• What is needed
In the entries that follow, repeat exactly the lines from the one that has "cyan 1x1 cone [280,350,325,413] -> none" through the one that has "orange 1x2 brick [160,178,272,284]", but omit pictures.

• Object matching data
====================
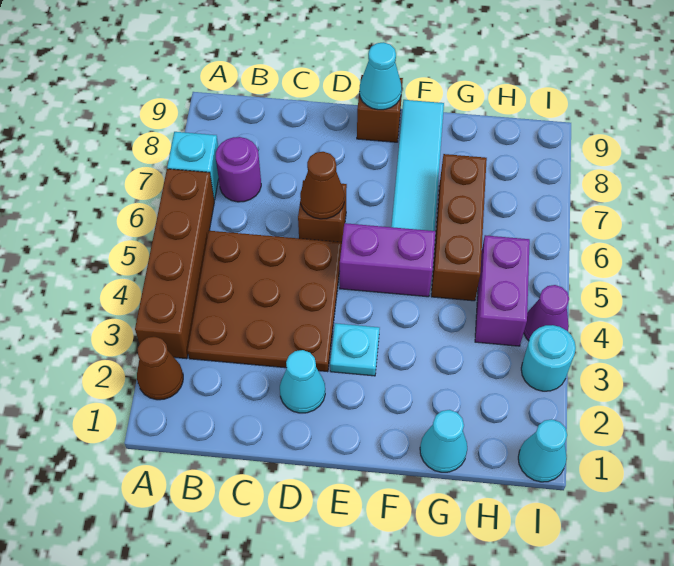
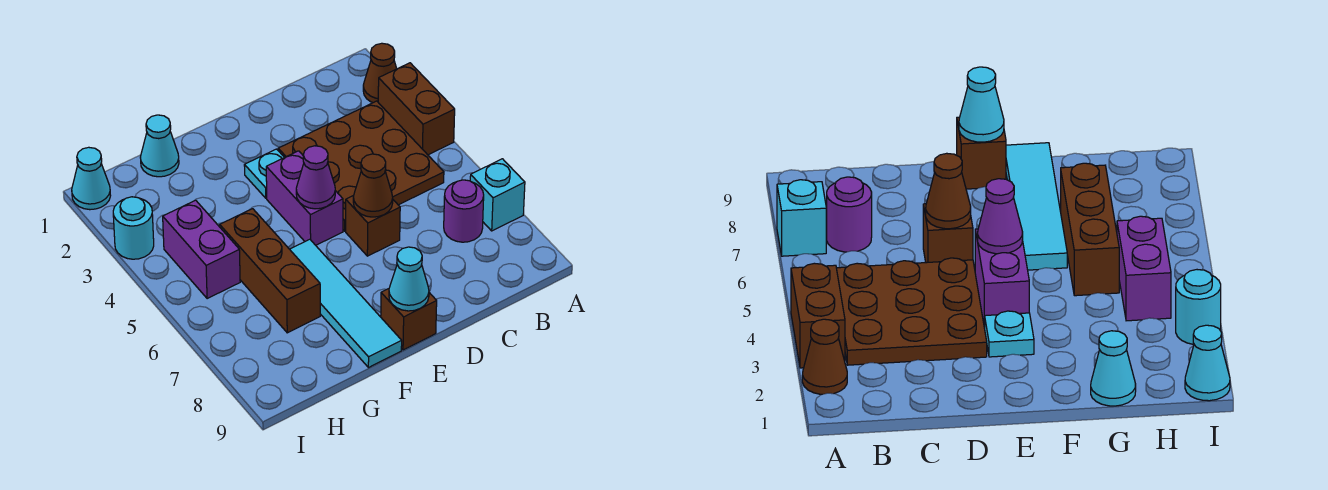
brown 1x4 brick [135,169,214,359] -> brown 1x2 brick [378,63,455,155]
cyan 1x1 cone [280,350,325,413] -> none
purple 1x2 brick [340,223,435,297] -> purple 1x2 brick turned to [266,151,343,245]
purple 1x1 cone [524,285,569,341] -> purple 1x1 cone moved to [296,146,335,209]

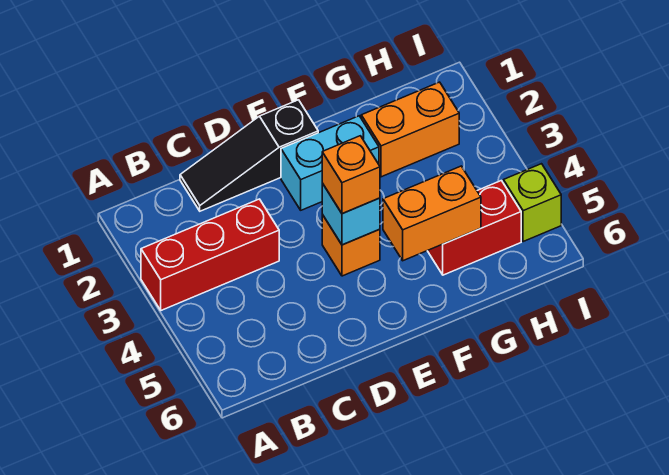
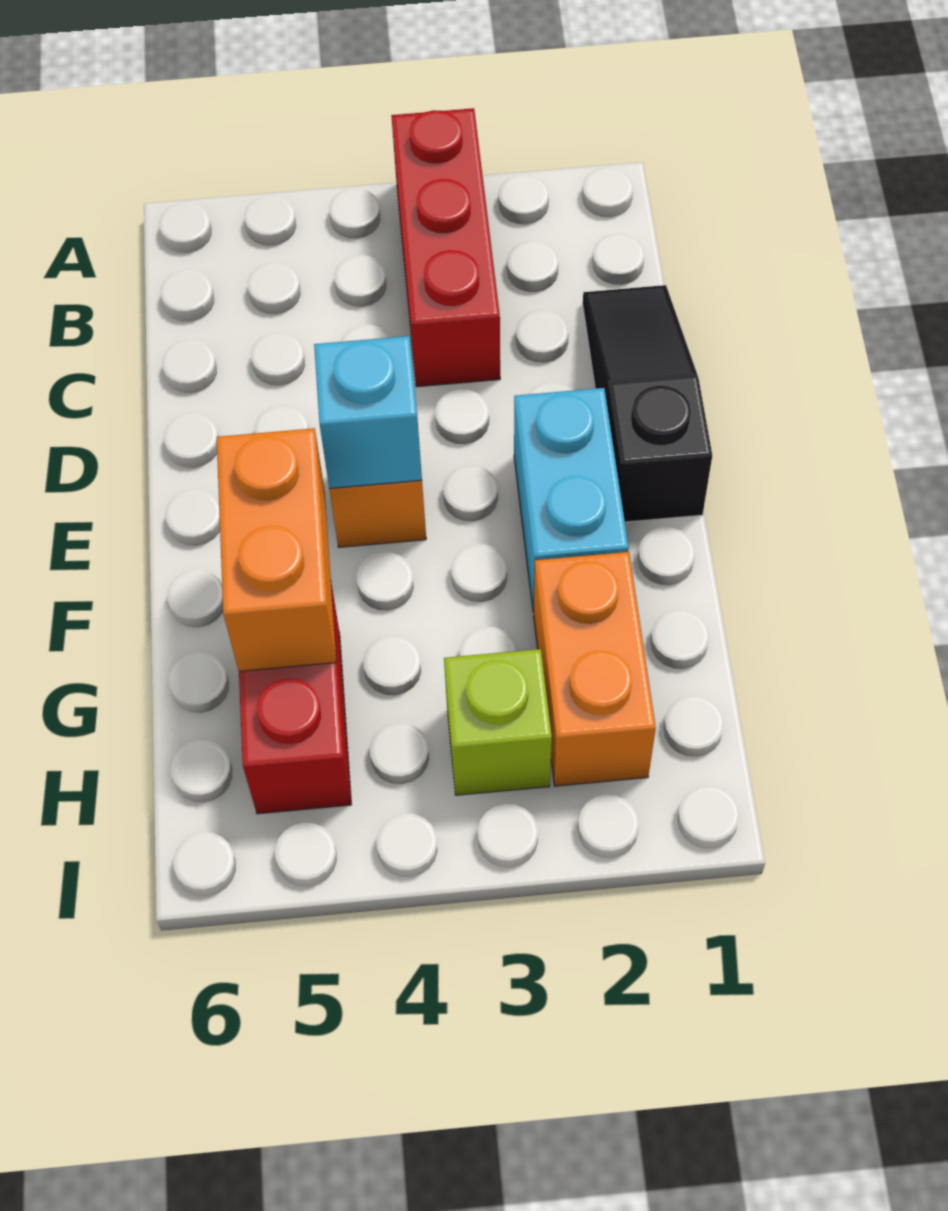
orange 1x1 brick [322,136,380,214] -> none
lime 1x1 brick [503,164,561,242] -> lime 1x1 brick moved to [444,649,552,795]

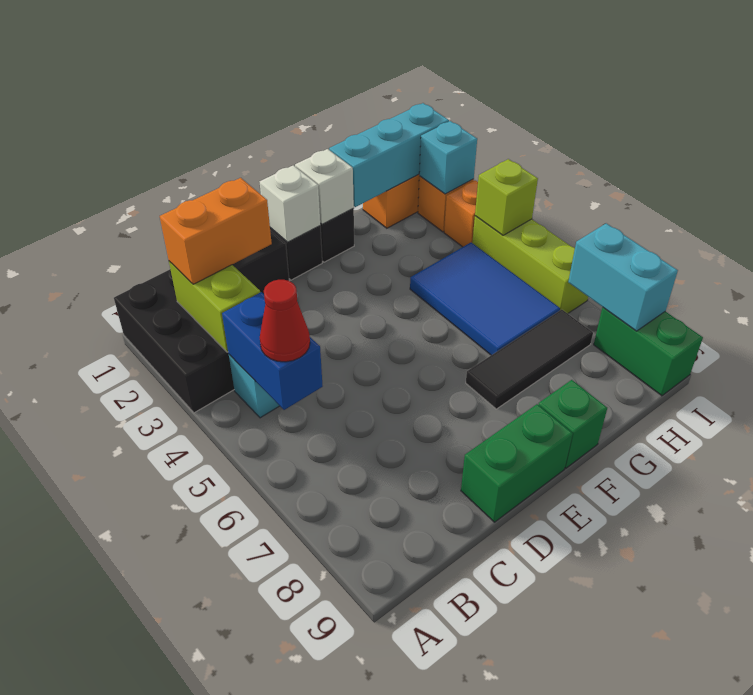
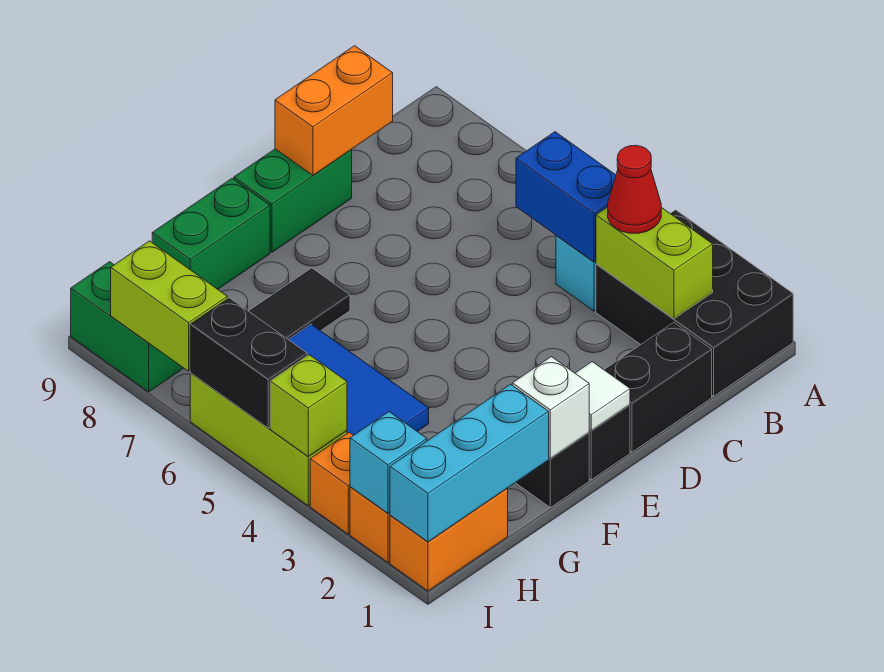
orange 1x2 brick [160,178,272,284] -> orange 1x2 brick moved to [275,46,393,175]
red 1x1 cone [260,280,310,362] -> red 1x1 cone moved to [608,145,661,233]
white 1x1 brick [260,165,320,242] -> white 1x1 tile [575,362,630,430]
green 1x1 brick [538,380,607,468] -> green 1x2 brick [152,178,270,289]
none -> black 1x2 brick [190,298,307,428]
cyan 1x2 brick [568,223,678,331] -> lime 1x2 brick [111,241,227,371]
====================
• Output for this exercise
cyan 1x1 cone [280,350,325,413] -> none
purple 1x2 brick [340,223,435,297] -> purple 1x2 brick turned to [266,151,343,245]
purple 1x1 cone [524,285,569,341] -> purple 1x1 cone moved to [296,146,335,209]

orange 1x1 brick [322,136,380,214] -> none
lime 1x1 brick [503,164,561,242] -> lime 1x1 brick moved to [444,649,552,795]

orange 1x2 brick [160,178,272,284] -> orange 1x2 brick moved to [275,46,393,175]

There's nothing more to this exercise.